Records provided:
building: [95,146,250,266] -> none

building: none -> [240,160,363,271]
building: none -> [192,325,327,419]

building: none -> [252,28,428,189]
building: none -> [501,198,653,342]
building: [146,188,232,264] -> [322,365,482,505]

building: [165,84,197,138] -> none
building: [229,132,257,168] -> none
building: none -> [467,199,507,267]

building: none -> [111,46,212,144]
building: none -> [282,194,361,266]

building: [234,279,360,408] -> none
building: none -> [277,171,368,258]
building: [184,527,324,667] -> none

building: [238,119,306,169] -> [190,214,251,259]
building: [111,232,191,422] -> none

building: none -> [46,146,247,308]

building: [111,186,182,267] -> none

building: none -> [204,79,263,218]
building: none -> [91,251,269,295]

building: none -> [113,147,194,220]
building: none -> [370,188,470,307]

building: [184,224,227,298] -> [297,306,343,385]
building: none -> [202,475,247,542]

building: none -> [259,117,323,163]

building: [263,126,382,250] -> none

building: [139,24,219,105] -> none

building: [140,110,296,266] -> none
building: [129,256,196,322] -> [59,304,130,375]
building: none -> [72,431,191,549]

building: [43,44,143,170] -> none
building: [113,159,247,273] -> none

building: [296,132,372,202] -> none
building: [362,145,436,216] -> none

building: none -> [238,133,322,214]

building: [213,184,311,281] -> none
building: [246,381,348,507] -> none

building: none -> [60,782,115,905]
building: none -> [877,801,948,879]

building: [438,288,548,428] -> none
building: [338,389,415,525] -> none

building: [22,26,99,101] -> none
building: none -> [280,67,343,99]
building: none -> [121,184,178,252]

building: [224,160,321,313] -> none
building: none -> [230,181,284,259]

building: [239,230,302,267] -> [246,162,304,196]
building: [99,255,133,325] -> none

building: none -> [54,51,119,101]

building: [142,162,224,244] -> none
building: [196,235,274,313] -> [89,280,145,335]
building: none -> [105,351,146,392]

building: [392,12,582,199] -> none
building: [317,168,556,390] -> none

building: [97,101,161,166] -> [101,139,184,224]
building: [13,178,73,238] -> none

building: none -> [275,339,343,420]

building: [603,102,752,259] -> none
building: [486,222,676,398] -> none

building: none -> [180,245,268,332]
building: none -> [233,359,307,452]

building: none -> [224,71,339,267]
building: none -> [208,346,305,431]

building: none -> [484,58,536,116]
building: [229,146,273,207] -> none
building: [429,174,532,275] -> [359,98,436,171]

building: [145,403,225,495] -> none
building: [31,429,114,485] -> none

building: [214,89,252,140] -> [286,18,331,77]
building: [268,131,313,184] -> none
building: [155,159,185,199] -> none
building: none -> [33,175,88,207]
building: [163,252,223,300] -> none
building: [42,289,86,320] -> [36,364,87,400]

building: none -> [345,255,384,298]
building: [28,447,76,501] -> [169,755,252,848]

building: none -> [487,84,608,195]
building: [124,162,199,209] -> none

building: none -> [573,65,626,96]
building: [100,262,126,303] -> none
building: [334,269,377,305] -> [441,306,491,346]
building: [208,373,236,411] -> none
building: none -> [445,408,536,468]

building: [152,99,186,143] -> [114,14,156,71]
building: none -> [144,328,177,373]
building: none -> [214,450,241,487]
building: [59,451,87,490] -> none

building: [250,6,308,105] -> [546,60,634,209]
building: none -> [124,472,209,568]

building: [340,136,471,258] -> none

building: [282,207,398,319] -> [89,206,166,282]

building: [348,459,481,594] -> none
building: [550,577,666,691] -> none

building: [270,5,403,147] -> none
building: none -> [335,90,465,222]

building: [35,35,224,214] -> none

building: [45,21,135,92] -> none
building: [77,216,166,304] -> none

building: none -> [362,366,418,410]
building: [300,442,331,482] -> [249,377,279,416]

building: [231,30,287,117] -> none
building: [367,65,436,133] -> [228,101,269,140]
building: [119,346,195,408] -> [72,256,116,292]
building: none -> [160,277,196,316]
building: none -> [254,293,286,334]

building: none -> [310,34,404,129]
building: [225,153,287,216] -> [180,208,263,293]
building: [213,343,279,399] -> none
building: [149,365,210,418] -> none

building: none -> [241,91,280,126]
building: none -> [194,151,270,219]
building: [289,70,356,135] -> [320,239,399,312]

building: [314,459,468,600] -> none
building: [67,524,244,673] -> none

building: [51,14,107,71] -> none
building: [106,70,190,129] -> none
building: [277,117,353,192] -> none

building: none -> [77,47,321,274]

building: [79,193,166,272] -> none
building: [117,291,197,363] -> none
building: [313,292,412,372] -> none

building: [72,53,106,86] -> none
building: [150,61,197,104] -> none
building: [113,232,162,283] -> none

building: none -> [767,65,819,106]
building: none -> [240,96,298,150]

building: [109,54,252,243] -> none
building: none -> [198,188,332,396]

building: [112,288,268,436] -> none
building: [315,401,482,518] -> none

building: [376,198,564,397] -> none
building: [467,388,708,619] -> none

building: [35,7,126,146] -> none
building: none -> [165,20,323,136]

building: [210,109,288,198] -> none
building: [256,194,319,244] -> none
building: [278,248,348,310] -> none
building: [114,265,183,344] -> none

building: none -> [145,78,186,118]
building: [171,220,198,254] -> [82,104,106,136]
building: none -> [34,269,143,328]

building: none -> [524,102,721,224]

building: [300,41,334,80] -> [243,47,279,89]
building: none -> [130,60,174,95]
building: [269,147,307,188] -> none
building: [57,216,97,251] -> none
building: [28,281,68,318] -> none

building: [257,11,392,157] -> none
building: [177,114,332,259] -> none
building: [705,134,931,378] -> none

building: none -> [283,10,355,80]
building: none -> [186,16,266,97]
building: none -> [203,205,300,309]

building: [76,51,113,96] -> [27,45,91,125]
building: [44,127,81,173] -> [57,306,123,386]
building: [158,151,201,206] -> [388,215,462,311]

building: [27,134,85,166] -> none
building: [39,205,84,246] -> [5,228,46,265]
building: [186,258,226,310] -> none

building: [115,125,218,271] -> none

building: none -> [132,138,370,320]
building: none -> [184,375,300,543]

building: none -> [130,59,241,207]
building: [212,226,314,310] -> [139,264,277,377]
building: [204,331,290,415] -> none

Exercise objective:
In the listing above, find the line with "building: [270,5,403,147] -> none" and the line with "building: [171,220,198,254] ->", then reproduce both and every line between them exactly.

The answer:
building: [270,5,403,147] -> none
building: none -> [335,90,465,222]

building: [35,35,224,214] -> none

building: [45,21,135,92] -> none
building: [77,216,166,304] -> none

building: none -> [362,366,418,410]
building: [300,442,331,482] -> [249,377,279,416]

building: [231,30,287,117] -> none
building: [367,65,436,133] -> [228,101,269,140]
building: [119,346,195,408] -> [72,256,116,292]
building: none -> [160,277,196,316]
building: none -> [254,293,286,334]

building: none -> [310,34,404,129]
building: [225,153,287,216] -> [180,208,263,293]
building: [213,343,279,399] -> none
building: [149,365,210,418] -> none

building: none -> [241,91,280,126]
building: none -> [194,151,270,219]
building: [289,70,356,135] -> [320,239,399,312]

building: [314,459,468,600] -> none
building: [67,524,244,673] -> none

building: [51,14,107,71] -> none
building: [106,70,190,129] -> none
building: [277,117,353,192] -> none

building: none -> [77,47,321,274]

building: [79,193,166,272] -> none
building: [117,291,197,363] -> none
building: [313,292,412,372] -> none

building: [72,53,106,86] -> none
building: [150,61,197,104] -> none
building: [113,232,162,283] -> none

building: none -> [767,65,819,106]
building: none -> [240,96,298,150]

building: [109,54,252,243] -> none
building: none -> [198,188,332,396]

building: [112,288,268,436] -> none
building: [315,401,482,518] -> none

building: [376,198,564,397] -> none
building: [467,388,708,619] -> none

building: [35,7,126,146] -> none
building: none -> [165,20,323,136]

building: [210,109,288,198] -> none
building: [256,194,319,244] -> none
building: [278,248,348,310] -> none
building: [114,265,183,344] -> none

building: none -> [145,78,186,118]
building: [171,220,198,254] -> [82,104,106,136]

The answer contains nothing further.